[RECORDS PROVIDED]
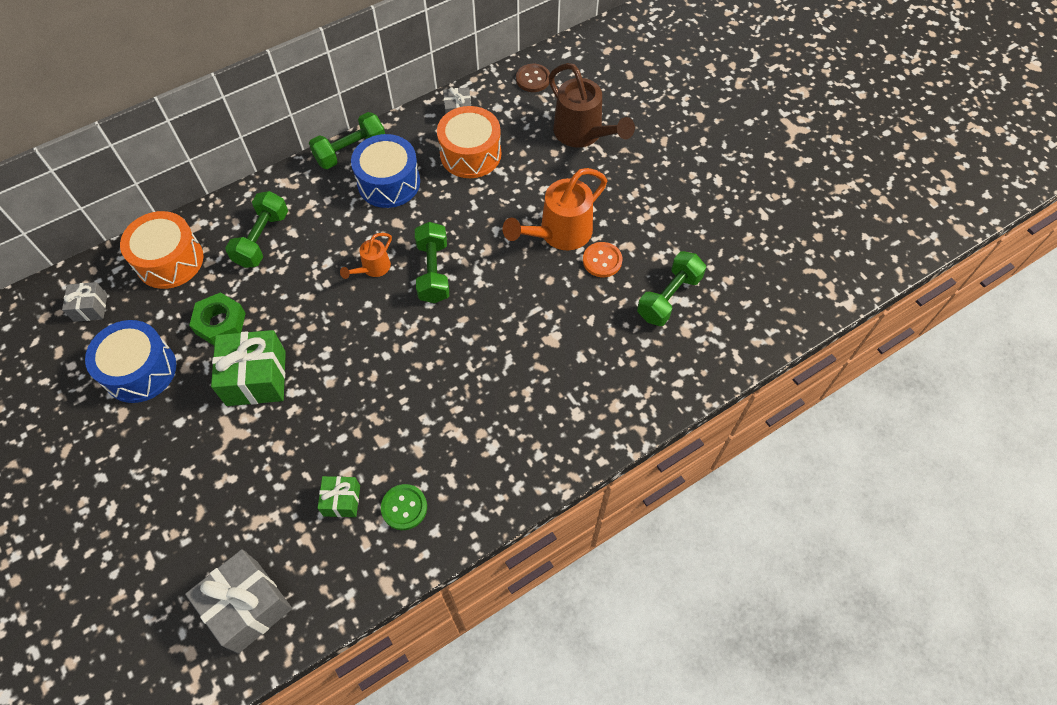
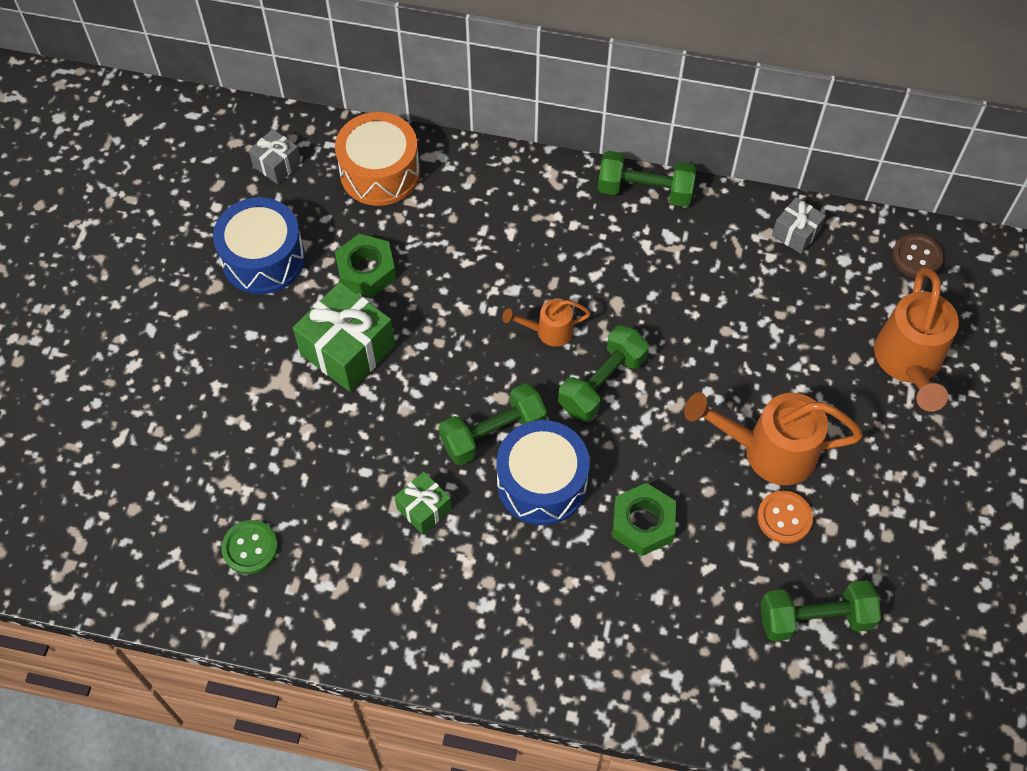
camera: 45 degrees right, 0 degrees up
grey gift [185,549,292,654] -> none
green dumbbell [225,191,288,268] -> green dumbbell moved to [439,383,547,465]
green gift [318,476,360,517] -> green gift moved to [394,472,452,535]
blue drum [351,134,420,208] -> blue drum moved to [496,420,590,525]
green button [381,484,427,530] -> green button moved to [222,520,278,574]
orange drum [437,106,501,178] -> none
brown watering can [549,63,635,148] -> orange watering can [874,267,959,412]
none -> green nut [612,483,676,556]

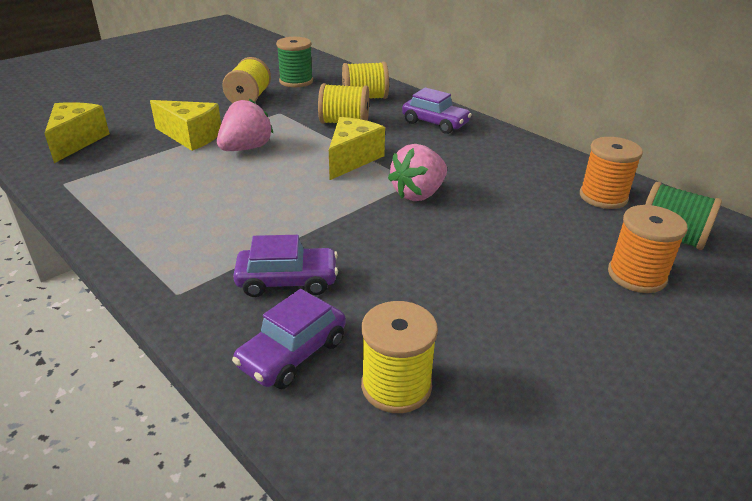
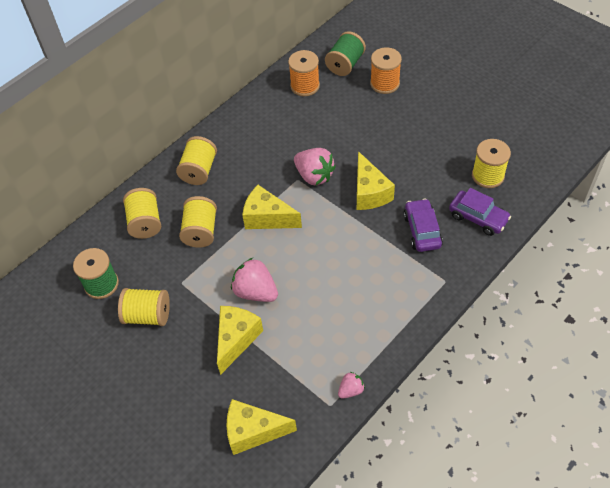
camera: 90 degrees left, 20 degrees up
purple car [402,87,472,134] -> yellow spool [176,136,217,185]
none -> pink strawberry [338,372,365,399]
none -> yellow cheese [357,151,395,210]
[/RECORDS PROVIDED]
TO DO:
Using the entries above, give again exactly the lines from the line holding "grey gift [185,549,292,654] -> none" through the line holding "brown watering can". Include both end lines and nothing else.

EXPECTED ANSWER:
grey gift [185,549,292,654] -> none
green dumbbell [225,191,288,268] -> green dumbbell moved to [439,383,547,465]
green gift [318,476,360,517] -> green gift moved to [394,472,452,535]
blue drum [351,134,420,208] -> blue drum moved to [496,420,590,525]
green button [381,484,427,530] -> green button moved to [222,520,278,574]
orange drum [437,106,501,178] -> none
brown watering can [549,63,635,148] -> orange watering can [874,267,959,412]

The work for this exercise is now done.